(Raw records)
┄┄┄┄┄┄

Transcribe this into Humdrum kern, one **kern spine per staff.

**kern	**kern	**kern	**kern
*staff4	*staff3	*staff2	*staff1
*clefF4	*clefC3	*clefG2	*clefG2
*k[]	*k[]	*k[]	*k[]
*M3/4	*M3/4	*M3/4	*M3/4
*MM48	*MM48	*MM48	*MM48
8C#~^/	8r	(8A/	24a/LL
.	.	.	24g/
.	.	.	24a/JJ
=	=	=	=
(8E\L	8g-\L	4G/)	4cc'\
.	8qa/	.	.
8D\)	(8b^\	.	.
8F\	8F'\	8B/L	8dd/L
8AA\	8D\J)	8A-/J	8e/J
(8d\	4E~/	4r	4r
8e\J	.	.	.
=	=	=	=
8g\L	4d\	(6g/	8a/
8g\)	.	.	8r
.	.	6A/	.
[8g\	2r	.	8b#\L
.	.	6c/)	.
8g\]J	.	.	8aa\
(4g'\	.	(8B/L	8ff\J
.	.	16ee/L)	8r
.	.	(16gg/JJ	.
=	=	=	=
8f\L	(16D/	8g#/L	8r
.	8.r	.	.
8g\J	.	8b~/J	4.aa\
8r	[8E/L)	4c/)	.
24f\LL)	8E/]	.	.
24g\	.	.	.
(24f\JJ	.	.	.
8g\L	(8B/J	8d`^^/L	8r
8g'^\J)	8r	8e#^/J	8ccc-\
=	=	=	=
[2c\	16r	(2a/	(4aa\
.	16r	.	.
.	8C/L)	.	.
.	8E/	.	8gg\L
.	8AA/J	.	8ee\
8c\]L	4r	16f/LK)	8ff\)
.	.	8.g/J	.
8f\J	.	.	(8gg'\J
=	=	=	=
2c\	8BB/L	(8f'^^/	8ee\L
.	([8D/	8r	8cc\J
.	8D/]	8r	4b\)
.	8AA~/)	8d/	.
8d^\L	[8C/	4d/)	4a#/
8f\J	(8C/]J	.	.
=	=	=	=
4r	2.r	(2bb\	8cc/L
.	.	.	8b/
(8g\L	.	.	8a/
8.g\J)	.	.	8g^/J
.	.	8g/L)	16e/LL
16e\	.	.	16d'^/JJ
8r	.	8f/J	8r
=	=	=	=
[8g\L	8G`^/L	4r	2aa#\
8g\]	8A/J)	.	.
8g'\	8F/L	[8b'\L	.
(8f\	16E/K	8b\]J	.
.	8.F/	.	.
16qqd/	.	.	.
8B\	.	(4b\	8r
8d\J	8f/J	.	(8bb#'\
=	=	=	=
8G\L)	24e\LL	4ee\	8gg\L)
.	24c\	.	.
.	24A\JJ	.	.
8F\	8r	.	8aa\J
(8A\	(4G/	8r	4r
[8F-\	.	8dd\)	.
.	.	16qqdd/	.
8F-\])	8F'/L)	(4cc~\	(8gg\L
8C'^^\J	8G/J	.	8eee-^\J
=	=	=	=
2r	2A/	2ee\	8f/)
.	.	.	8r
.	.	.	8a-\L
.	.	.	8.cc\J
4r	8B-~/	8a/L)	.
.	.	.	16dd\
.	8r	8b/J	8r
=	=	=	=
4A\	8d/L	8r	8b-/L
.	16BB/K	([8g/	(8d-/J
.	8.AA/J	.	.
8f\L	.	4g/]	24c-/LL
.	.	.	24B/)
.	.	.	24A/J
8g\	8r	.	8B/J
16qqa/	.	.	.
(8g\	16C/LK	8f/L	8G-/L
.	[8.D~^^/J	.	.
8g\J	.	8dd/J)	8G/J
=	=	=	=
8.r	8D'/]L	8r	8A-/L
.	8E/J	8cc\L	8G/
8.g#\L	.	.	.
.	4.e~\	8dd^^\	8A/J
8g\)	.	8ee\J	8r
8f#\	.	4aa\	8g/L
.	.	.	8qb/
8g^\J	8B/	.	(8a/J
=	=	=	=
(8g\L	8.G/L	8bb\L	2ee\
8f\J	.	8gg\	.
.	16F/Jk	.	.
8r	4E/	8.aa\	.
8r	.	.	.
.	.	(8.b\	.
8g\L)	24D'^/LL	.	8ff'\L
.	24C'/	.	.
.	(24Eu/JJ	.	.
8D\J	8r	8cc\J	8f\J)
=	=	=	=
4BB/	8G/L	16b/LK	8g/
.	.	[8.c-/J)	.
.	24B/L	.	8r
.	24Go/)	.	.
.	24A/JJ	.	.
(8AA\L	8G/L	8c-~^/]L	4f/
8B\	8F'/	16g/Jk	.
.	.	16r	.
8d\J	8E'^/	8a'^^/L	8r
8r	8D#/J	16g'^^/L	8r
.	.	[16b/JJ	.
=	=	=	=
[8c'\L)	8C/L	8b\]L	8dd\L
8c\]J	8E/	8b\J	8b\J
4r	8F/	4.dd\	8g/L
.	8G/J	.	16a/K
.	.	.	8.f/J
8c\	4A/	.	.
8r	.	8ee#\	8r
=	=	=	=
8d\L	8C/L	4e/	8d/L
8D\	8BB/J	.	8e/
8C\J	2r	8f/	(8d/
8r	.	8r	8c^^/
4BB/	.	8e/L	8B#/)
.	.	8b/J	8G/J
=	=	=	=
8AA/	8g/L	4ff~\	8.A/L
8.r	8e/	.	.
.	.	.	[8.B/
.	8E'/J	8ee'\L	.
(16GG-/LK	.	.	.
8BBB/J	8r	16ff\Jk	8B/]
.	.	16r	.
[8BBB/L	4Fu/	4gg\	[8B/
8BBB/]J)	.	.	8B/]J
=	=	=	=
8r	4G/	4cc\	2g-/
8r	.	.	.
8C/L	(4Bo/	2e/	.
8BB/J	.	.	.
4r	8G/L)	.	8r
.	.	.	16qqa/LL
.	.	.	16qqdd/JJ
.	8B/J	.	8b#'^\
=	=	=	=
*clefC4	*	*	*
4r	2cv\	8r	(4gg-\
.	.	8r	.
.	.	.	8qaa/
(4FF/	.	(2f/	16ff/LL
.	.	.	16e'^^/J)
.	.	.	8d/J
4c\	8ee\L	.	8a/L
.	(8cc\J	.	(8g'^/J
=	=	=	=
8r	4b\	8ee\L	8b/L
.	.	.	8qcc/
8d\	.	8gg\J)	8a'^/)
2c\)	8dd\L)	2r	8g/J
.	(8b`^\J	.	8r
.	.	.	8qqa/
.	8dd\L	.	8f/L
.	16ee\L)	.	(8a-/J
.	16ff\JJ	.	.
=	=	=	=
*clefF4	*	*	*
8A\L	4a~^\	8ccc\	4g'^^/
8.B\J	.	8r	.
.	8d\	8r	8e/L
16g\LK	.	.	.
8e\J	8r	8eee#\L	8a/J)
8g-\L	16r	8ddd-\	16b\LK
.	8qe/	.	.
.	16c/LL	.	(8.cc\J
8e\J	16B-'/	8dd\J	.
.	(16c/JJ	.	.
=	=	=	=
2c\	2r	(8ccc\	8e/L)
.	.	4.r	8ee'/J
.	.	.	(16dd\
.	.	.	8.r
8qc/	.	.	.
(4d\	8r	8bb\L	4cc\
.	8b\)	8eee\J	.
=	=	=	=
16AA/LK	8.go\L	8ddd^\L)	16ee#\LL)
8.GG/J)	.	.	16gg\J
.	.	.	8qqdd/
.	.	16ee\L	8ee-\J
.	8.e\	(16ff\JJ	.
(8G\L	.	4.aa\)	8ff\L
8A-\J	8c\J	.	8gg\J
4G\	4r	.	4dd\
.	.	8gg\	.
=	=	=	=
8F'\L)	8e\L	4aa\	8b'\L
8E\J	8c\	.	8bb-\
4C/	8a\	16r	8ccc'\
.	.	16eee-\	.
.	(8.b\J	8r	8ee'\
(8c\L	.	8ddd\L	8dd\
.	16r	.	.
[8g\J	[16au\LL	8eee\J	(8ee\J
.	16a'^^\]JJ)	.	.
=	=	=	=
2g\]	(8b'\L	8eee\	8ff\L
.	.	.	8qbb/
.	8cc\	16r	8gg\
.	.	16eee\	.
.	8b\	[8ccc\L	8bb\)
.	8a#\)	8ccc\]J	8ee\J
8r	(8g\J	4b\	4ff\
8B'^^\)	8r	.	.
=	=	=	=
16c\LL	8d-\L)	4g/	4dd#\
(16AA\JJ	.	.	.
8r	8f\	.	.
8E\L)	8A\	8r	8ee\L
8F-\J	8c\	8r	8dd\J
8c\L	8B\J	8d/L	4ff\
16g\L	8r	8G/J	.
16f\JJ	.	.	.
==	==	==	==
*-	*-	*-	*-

┄┄┄┄┄┄

Exercise prompt
Gather every line of the entries above that contains the string "kern", and copy each one out in full. Treat uppercase and lowercase letters as different.

Result
Transcribe this into Humdrum kern, one **kern spine per staff.
**kern	**kern	**kern	**kern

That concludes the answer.